**Supplied material**
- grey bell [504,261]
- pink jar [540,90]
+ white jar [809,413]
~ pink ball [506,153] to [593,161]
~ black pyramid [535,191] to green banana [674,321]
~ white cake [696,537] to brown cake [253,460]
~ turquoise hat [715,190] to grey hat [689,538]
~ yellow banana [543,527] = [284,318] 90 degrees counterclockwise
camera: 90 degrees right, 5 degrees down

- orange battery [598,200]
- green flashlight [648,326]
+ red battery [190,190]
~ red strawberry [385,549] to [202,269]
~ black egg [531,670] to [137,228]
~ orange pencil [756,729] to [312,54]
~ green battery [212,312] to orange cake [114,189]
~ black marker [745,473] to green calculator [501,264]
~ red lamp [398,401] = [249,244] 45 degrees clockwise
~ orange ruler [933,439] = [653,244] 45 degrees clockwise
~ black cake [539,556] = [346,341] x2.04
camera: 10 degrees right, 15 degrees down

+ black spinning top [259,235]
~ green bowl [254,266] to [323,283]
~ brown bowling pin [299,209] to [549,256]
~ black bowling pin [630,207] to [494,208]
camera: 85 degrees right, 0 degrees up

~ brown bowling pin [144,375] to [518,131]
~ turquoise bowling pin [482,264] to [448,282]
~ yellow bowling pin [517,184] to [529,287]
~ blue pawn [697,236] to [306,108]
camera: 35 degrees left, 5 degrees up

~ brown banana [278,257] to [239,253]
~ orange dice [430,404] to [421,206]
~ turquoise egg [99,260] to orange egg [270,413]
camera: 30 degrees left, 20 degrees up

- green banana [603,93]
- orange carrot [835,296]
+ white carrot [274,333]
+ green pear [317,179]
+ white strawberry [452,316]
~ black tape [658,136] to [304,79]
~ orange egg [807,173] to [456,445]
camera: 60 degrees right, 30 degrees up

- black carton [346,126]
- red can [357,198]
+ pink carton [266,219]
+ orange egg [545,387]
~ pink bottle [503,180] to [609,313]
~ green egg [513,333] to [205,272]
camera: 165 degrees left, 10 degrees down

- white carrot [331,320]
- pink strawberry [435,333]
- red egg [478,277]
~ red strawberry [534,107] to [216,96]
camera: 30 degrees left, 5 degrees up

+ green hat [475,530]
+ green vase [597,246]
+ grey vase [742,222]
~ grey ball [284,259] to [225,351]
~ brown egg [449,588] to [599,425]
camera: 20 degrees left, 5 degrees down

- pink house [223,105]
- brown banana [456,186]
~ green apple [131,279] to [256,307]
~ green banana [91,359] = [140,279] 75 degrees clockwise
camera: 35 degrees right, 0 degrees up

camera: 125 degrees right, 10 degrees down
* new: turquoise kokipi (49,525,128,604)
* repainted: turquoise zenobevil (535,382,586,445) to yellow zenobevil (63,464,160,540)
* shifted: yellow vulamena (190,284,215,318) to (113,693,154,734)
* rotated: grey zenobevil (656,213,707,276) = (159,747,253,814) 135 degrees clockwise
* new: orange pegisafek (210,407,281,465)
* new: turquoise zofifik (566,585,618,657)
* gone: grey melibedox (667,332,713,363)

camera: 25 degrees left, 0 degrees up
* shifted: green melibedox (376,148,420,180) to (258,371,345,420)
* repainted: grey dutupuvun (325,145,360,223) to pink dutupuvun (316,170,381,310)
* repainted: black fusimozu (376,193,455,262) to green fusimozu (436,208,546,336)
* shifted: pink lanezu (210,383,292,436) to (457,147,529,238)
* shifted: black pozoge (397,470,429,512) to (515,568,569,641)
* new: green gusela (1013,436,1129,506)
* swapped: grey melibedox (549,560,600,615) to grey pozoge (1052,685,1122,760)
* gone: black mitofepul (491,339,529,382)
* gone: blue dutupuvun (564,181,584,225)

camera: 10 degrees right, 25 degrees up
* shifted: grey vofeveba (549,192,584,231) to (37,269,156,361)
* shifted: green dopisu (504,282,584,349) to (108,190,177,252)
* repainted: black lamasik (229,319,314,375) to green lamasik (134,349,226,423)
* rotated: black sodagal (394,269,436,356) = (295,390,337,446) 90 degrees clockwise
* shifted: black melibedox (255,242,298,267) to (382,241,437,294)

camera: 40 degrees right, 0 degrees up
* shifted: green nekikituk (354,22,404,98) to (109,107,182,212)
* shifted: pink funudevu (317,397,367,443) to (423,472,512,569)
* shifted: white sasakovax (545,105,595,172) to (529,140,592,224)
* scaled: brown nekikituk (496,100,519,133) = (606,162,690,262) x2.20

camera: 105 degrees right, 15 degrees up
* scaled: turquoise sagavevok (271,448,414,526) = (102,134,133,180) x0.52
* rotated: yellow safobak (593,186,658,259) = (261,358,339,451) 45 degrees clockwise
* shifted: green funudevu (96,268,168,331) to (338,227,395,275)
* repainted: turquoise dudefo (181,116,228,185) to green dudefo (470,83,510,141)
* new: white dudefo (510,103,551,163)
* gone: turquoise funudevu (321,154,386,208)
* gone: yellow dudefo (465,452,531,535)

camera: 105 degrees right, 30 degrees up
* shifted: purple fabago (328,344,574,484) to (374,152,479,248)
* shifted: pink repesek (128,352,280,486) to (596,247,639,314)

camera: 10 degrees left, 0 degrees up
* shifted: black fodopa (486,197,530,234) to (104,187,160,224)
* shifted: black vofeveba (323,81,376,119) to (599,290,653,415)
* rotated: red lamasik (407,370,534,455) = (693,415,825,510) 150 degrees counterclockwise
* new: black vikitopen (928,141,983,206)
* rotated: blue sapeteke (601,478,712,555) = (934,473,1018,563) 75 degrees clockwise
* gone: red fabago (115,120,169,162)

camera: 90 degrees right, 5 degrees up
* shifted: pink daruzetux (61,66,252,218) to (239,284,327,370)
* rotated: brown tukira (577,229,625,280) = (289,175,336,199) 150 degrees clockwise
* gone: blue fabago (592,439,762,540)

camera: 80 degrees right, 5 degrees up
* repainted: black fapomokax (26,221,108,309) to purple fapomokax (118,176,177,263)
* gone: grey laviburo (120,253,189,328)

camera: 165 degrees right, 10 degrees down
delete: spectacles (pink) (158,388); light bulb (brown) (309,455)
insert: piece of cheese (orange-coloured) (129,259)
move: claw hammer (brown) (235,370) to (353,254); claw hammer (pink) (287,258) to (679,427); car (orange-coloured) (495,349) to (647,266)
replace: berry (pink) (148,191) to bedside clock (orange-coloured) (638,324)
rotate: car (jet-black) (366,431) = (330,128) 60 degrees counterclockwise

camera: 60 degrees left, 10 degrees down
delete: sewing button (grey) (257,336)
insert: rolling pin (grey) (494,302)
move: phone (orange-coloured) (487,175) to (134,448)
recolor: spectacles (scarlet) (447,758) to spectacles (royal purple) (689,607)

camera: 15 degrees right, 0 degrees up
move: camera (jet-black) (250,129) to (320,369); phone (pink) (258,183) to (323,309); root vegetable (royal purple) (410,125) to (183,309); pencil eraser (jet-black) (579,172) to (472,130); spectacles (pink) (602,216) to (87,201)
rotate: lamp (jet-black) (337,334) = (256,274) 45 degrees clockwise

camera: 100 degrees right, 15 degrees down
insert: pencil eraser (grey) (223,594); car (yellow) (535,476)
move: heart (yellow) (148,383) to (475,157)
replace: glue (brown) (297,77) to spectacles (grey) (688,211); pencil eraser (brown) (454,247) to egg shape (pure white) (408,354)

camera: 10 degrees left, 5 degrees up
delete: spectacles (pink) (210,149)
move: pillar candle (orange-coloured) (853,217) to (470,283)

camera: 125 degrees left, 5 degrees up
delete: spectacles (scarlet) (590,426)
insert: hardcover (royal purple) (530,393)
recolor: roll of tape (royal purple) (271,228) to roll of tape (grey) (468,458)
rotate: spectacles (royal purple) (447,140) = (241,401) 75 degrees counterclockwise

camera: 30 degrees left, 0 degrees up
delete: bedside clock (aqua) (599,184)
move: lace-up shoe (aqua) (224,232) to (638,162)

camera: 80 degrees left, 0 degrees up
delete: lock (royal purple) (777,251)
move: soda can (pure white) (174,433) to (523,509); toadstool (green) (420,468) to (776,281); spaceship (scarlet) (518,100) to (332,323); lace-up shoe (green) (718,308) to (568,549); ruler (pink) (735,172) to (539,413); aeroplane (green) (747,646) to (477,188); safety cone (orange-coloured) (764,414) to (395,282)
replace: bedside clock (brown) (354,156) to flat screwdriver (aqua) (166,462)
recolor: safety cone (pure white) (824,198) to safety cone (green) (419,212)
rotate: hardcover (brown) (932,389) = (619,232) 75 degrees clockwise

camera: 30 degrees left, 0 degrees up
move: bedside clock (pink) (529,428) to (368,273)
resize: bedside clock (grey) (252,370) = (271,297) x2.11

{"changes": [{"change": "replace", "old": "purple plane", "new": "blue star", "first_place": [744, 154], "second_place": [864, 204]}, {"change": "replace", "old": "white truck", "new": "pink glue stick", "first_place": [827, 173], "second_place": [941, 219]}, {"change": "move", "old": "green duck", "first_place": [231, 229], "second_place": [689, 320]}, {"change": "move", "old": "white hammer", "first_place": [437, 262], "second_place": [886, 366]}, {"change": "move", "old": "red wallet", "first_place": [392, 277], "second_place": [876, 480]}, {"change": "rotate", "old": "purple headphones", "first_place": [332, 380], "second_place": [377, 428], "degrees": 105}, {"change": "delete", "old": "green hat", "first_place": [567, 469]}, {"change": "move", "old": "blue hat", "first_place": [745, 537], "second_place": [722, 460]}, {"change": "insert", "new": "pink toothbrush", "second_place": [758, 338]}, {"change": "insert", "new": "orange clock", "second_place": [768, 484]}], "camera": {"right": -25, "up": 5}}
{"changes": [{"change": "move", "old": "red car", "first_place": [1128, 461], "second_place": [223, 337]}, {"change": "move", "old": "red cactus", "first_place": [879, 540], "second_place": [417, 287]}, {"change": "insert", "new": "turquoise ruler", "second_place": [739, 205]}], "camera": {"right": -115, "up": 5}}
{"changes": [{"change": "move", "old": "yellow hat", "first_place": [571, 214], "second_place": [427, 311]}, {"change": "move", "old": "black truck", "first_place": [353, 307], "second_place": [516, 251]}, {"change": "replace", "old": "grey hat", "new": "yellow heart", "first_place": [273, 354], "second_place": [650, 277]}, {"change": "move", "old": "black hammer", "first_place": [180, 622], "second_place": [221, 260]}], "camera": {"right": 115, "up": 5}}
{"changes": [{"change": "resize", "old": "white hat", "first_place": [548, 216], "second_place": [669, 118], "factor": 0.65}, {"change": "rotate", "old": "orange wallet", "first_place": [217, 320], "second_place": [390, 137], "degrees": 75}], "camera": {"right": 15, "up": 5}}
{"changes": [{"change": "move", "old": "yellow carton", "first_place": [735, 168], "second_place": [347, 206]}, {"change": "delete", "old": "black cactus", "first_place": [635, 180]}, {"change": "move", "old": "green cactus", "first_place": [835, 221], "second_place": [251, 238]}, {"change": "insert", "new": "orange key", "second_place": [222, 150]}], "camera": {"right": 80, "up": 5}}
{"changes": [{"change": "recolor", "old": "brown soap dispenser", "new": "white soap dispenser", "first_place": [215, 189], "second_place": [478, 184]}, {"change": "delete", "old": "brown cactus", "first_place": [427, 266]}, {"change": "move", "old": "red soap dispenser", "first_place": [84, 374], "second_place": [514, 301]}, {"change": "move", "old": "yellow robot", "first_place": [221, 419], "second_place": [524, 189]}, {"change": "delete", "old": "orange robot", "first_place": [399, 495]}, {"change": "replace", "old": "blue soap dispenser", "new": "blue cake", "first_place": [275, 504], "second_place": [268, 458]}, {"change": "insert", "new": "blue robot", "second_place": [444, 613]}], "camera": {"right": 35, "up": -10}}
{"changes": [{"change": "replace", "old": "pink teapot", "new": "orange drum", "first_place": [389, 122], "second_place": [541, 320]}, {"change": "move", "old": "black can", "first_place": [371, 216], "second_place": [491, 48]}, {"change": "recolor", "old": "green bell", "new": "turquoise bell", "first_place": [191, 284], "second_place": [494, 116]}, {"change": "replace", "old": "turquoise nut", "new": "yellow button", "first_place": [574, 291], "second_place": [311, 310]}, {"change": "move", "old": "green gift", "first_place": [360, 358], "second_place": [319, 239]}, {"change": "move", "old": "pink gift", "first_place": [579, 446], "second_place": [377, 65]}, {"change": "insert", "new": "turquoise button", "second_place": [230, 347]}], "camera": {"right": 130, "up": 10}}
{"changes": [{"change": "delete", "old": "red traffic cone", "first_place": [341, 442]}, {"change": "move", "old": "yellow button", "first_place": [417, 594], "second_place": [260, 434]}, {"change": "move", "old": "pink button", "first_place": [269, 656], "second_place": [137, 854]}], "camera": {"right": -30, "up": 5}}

**What you will do**
From the data above, copy each line that holds "zenobevil".

**Result of the exercise**
* repainted: turquoise zenobevil (535,382,586,445) to yellow zenobevil (63,464,160,540)
* rotated: grey zenobevil (656,213,707,276) = (159,747,253,814) 135 degrees clockwise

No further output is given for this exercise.